**DATA EXTRACTS**.
==============================

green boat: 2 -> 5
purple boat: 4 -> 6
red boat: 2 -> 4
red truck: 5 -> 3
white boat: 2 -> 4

==============================

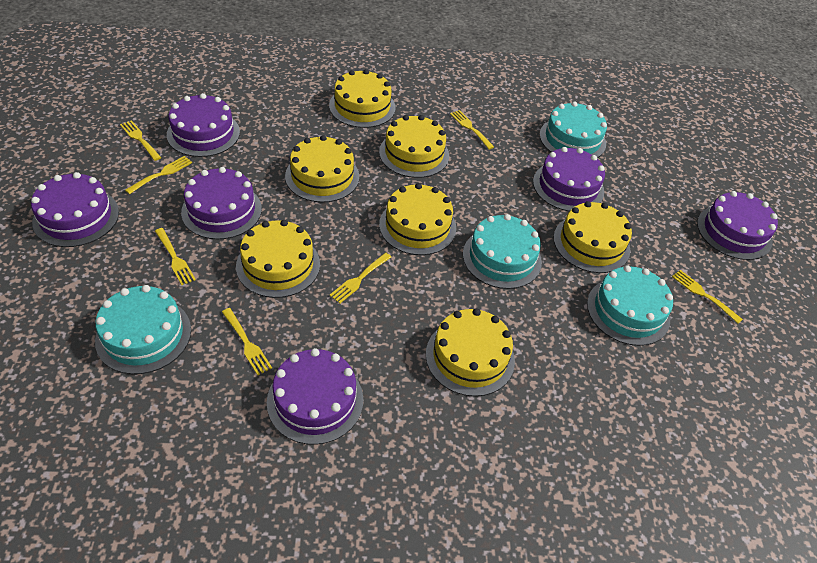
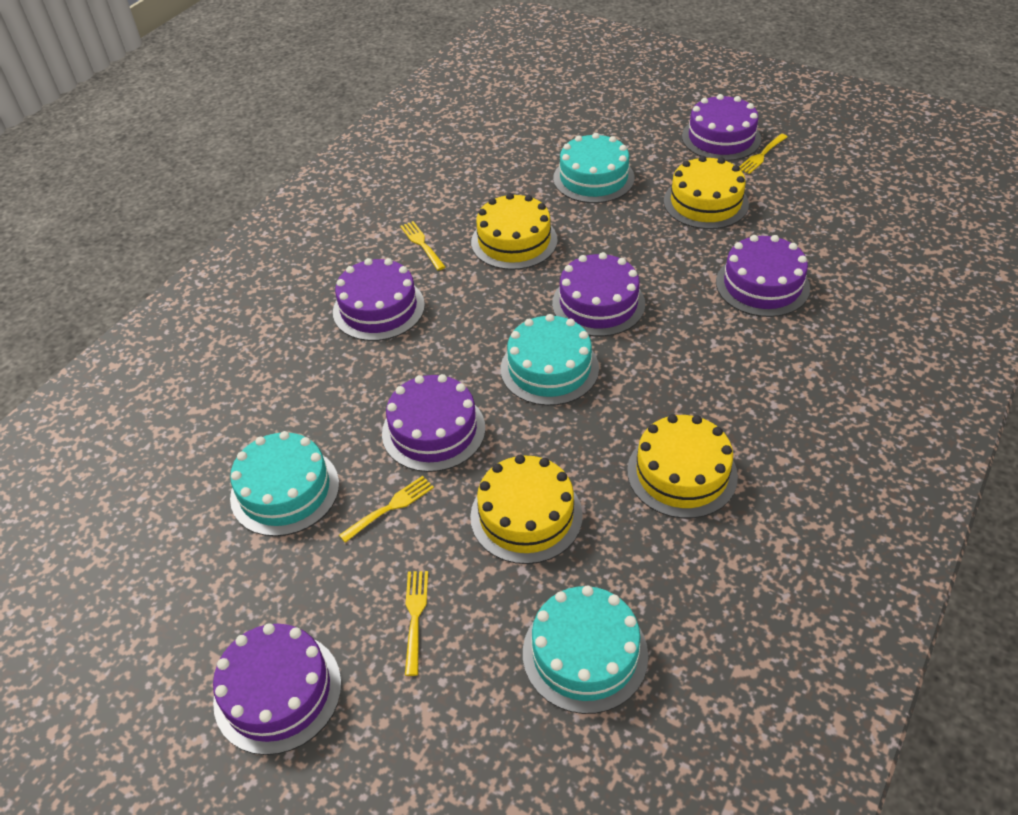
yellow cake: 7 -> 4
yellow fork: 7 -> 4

==============================

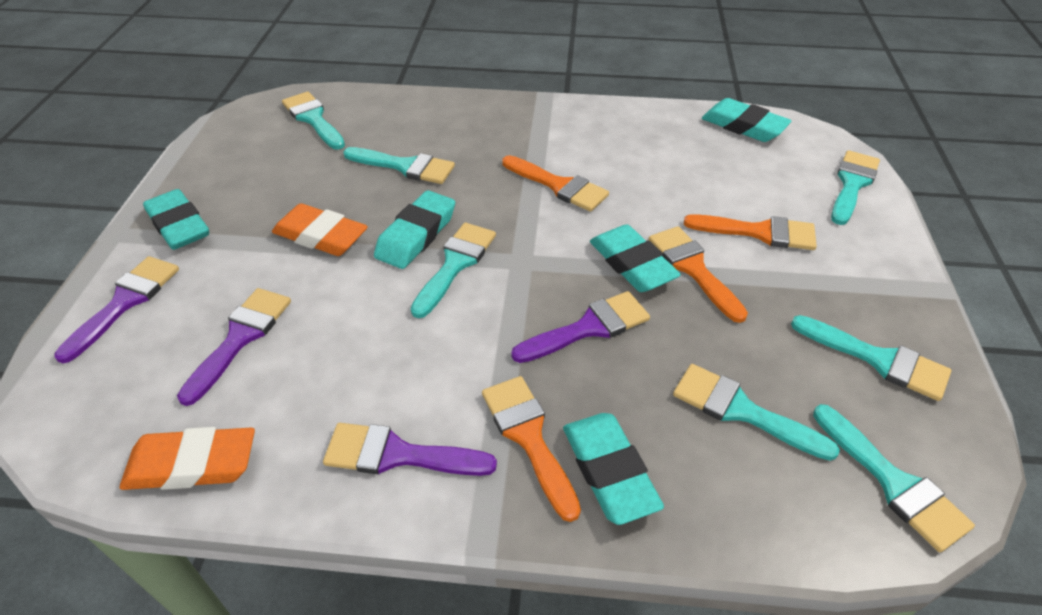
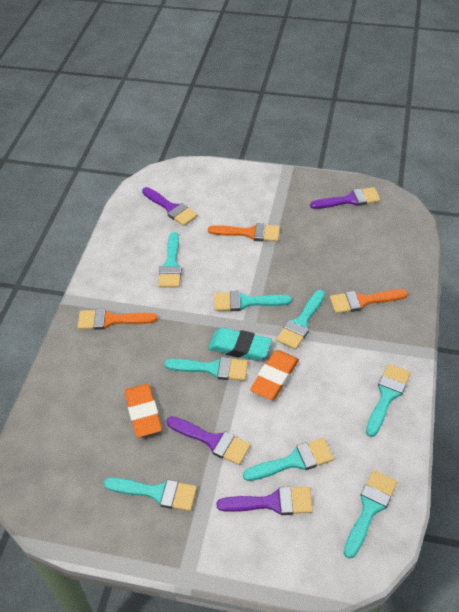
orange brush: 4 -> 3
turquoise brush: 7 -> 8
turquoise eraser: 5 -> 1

==============================

**ASSIGNED TASK**. Filter the entries above down to the lines that hold the word "turquoise", and copy those lines.

**RESPONSE**.
turquoise brush: 7 -> 8
turquoise eraser: 5 -> 1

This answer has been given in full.